- Directions for this task -
Look through the data below for the line with "camera: 25 degrees right, 20 degrees down" and the line with "(173, 129) = (247, 104): turquoise", then output those two and all lines in between, exactly as written.

- Information -
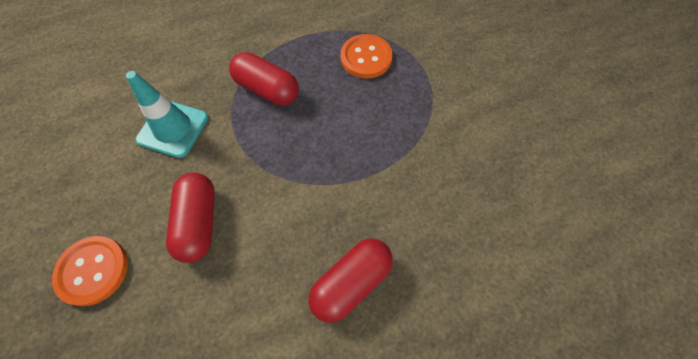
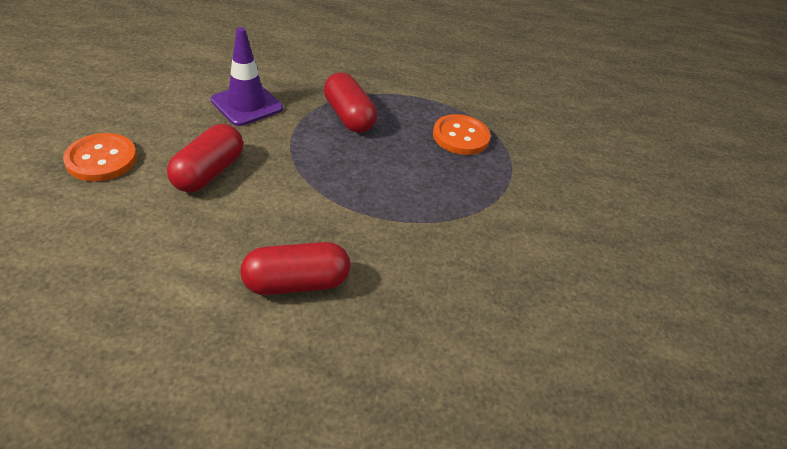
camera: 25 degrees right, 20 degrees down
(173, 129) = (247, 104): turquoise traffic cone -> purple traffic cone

--

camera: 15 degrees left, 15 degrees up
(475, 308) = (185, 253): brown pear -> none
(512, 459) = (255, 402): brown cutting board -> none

- Expected answer -
camera: 25 degrees right, 20 degrees down
(173, 129) = (247, 104): turquoise traffic cone -> purple traffic cone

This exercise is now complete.